WHAT YOU ARE ASKED TO DO:
For the entries below, print exactly the lines between the line holding "none -> yellow brick K3:K4 level 1" and the line holding "none -> purple plate G6 level 1", inclusive, and nothing else.

Source data
○ ○ ○

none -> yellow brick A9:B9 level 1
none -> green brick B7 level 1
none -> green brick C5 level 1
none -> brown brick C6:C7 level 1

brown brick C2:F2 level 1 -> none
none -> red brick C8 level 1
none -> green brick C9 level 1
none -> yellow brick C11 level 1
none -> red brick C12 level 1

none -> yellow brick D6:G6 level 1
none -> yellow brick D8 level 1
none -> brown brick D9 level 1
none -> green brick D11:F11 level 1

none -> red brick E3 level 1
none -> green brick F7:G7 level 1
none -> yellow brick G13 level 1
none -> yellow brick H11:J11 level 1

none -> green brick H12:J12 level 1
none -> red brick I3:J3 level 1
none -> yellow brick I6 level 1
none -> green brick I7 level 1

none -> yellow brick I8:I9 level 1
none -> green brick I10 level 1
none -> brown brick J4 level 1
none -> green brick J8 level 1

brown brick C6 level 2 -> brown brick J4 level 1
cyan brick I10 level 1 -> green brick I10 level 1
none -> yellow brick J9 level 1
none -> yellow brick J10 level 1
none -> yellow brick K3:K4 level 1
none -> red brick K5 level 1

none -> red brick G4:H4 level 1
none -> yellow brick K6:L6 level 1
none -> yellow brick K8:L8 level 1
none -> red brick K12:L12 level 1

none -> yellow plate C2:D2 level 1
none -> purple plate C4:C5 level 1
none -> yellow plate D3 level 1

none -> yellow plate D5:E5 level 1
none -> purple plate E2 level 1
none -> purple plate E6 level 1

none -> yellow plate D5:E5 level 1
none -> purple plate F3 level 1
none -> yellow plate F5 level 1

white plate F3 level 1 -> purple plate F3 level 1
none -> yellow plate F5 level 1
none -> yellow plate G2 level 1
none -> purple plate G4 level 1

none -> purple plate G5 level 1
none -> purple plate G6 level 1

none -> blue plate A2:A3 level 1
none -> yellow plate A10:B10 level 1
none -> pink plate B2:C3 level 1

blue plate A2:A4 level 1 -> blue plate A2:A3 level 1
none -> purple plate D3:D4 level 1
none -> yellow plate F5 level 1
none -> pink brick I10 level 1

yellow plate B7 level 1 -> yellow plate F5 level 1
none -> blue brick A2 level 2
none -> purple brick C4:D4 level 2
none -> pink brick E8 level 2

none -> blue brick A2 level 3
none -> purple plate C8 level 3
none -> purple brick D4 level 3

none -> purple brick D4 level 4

○ ○ ○

SOLVED PROBLEM:
none -> yellow brick K3:K4 level 1
none -> red brick K5 level 1

none -> red brick G4:H4 level 1
none -> yellow brick K6:L6 level 1
none -> yellow brick K8:L8 level 1
none -> red brick K12:L12 level 1

none -> yellow plate C2:D2 level 1
none -> purple plate C4:C5 level 1
none -> yellow plate D3 level 1

none -> yellow plate D5:E5 level 1
none -> purple plate E2 level 1
none -> purple plate E6 level 1

none -> yellow plate D5:E5 level 1
none -> purple plate F3 level 1
none -> yellow plate F5 level 1

white plate F3 level 1 -> purple plate F3 level 1
none -> yellow plate F5 level 1
none -> yellow plate G2 level 1
none -> purple plate G4 level 1

none -> purple plate G5 level 1
none -> purple plate G6 level 1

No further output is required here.